Saved entries
»»

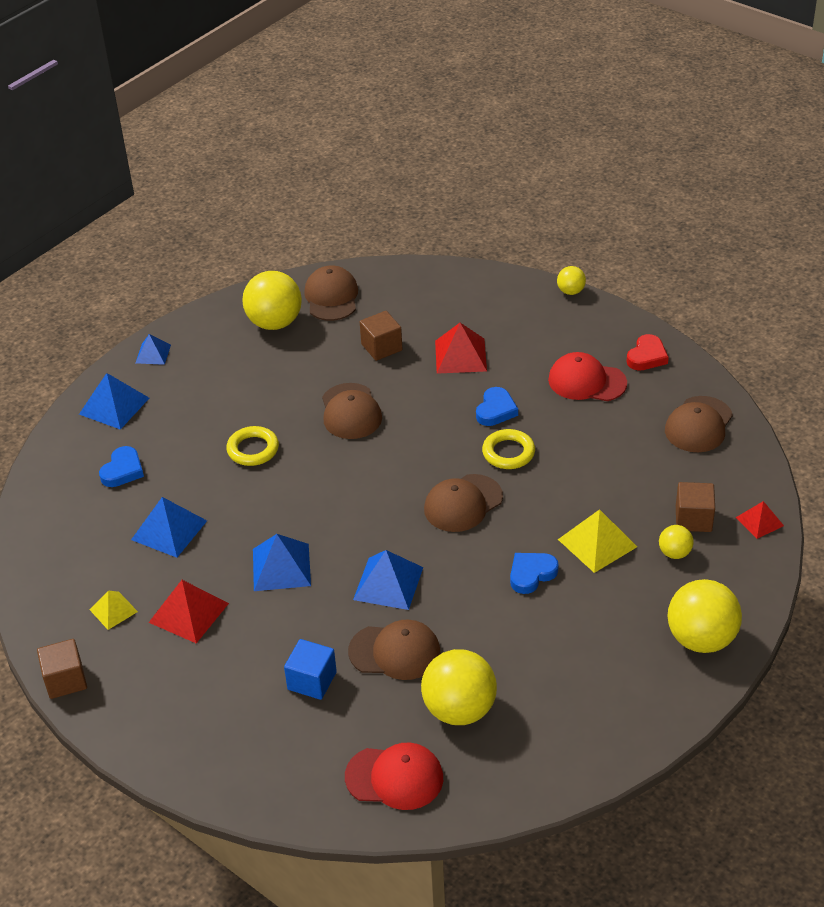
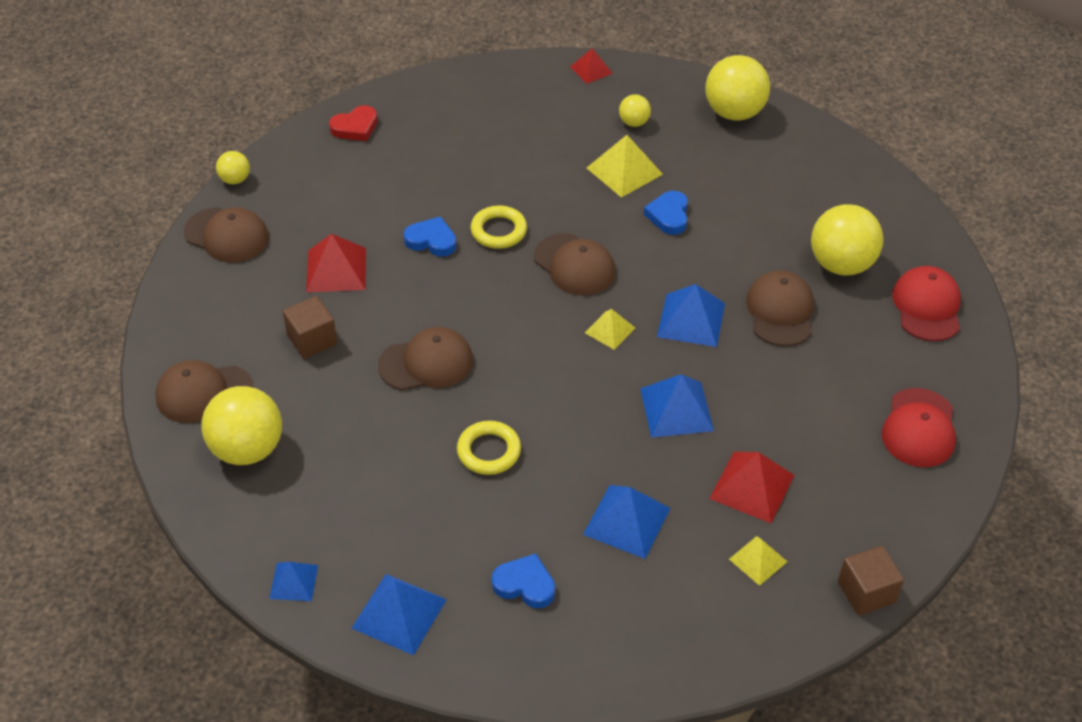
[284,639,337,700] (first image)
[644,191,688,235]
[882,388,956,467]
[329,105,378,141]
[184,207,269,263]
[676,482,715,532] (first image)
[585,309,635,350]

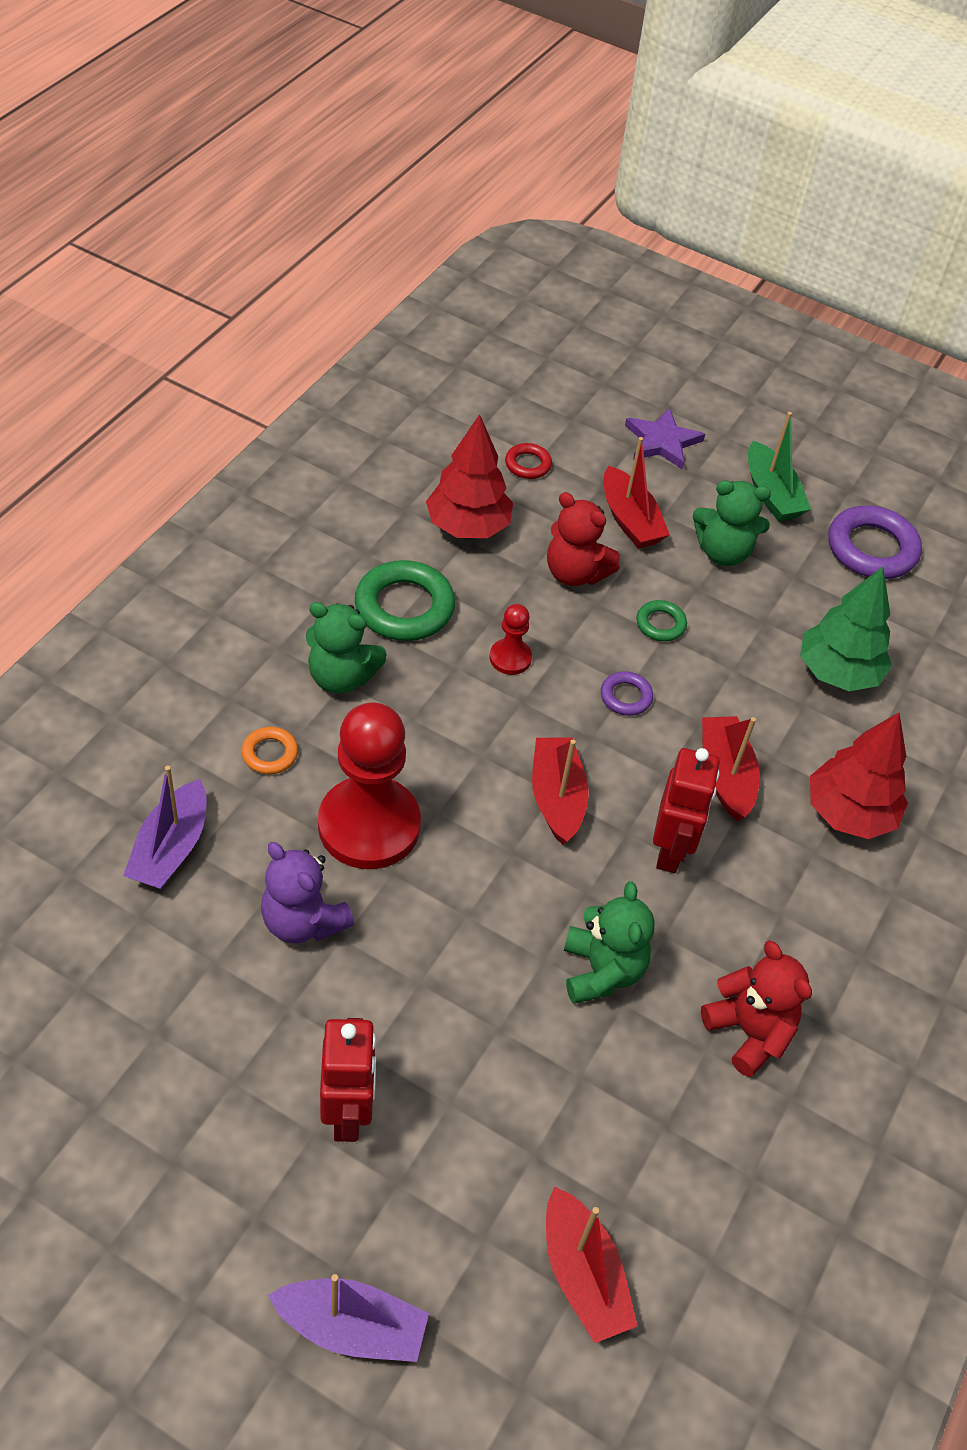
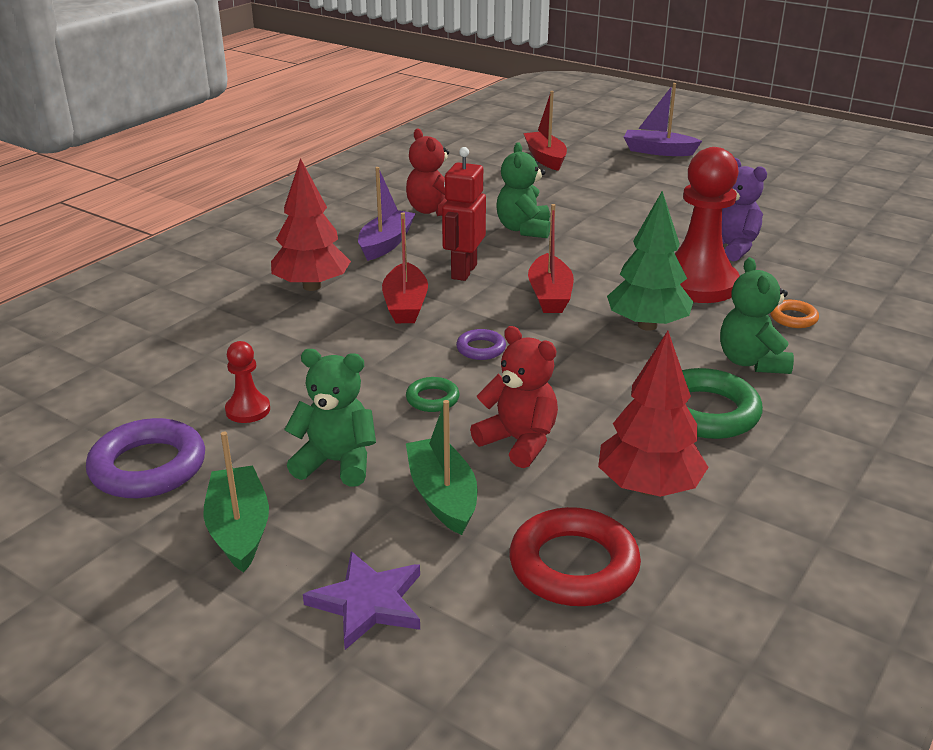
[358,167,416,261]
[720,257,794,374]
[320,1018,377,1142] (first image)
[225,341,270,423]
[509,507,641,606]
[406,400,477,535]
[607,191,693,331]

««

### PROBLEM DESCRIPTION
Exactly as they appear above, write out all the entries, without pictures.

### SOLUTION TO THIS EXERCISE
[284,639,337,700] (first image)
[644,191,688,235]
[882,388,956,467]
[329,105,378,141]
[184,207,269,263]
[676,482,715,532] (first image)
[585,309,635,350]

[358,167,416,261]
[720,257,794,374]
[320,1018,377,1142] (first image)
[225,341,270,423]
[509,507,641,606]
[406,400,477,535]
[607,191,693,331]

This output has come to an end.